⟨

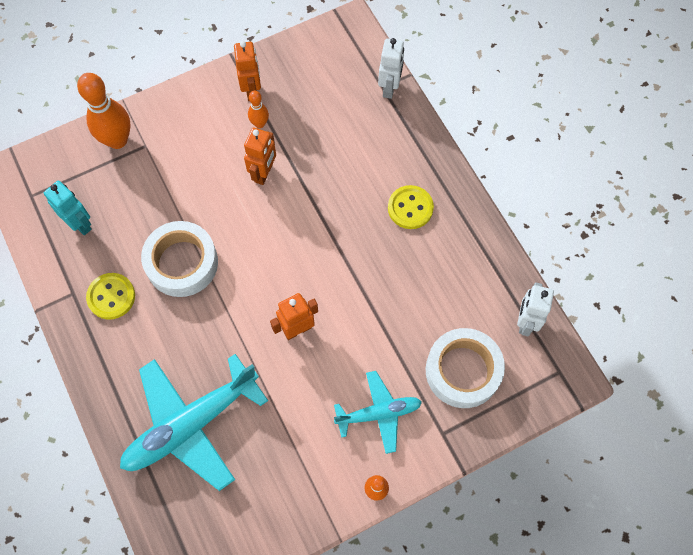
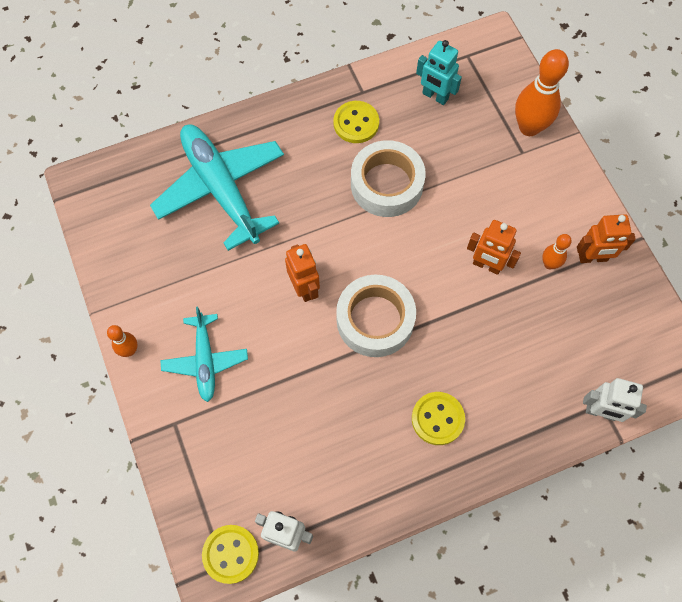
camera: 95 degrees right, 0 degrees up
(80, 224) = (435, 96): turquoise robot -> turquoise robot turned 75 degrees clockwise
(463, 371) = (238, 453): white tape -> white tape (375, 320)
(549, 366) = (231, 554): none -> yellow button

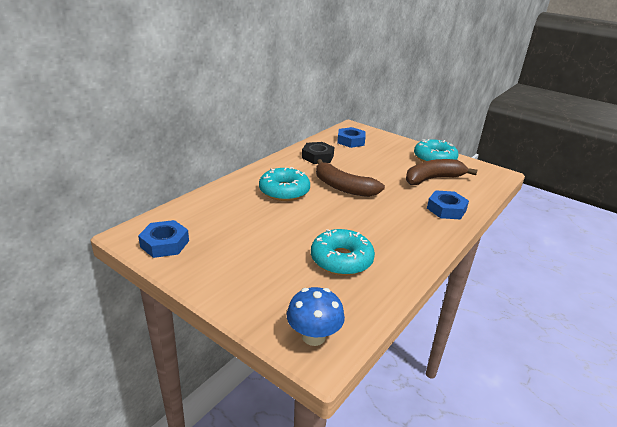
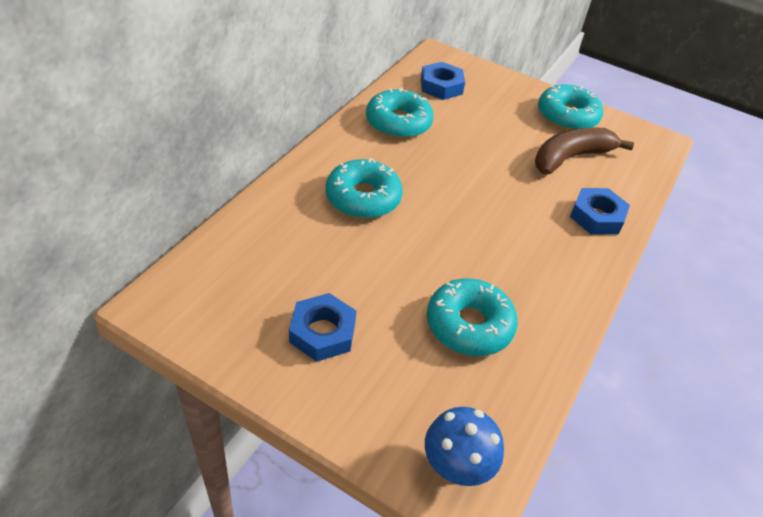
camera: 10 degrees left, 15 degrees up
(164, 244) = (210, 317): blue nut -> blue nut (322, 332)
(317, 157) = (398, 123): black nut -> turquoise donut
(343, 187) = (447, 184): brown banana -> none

⟩
⟨

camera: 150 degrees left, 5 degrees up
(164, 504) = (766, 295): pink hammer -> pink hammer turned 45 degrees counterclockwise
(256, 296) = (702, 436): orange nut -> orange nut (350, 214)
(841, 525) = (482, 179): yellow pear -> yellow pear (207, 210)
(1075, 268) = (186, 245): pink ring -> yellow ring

⟩
⟨

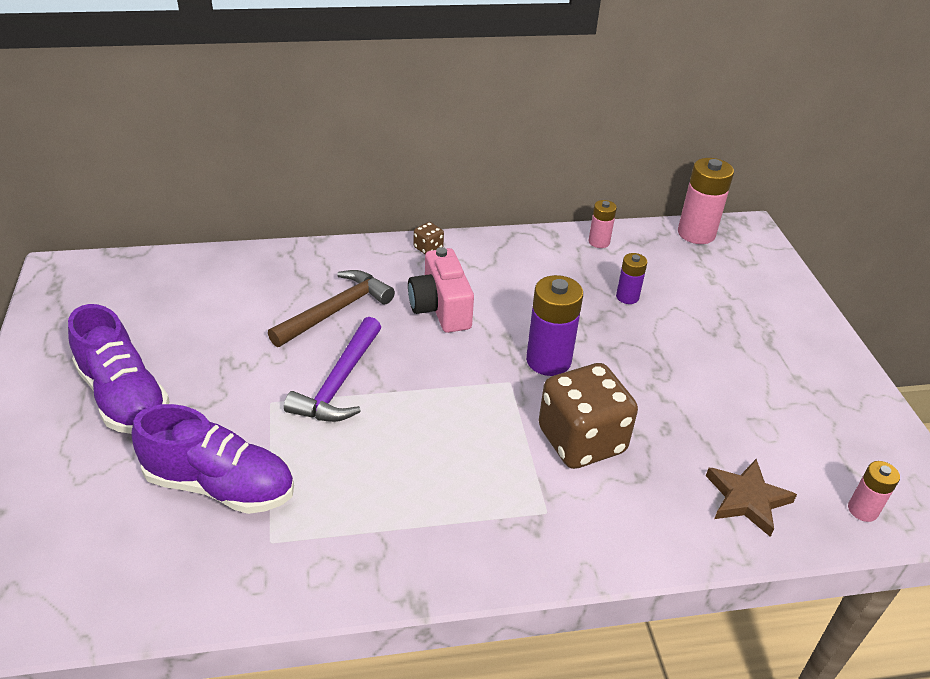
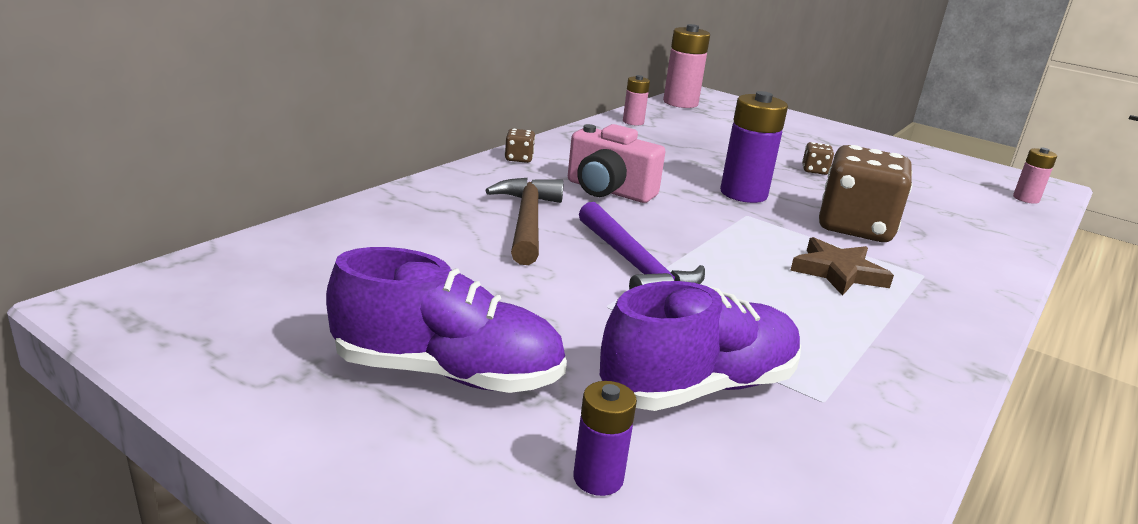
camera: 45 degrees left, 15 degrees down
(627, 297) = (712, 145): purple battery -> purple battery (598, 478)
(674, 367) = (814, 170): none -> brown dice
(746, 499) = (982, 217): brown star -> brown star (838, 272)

⟩

> _Exercise_
Your answer is the exact run of lines above from the one with "camera: 95 degrees right, 0 degrees up" through the one with "(343, 187) = (447, 184): brown banana -> none", both ends included, minus any picture.

> _Exercise result_
camera: 95 degrees right, 0 degrees up
(80, 224) = (435, 96): turquoise robot -> turquoise robot turned 75 degrees clockwise
(463, 371) = (238, 453): white tape -> white tape (375, 320)
(549, 366) = (231, 554): none -> yellow button

camera: 10 degrees left, 15 degrees up
(164, 244) = (210, 317): blue nut -> blue nut (322, 332)
(317, 157) = (398, 123): black nut -> turquoise donut
(343, 187) = (447, 184): brown banana -> none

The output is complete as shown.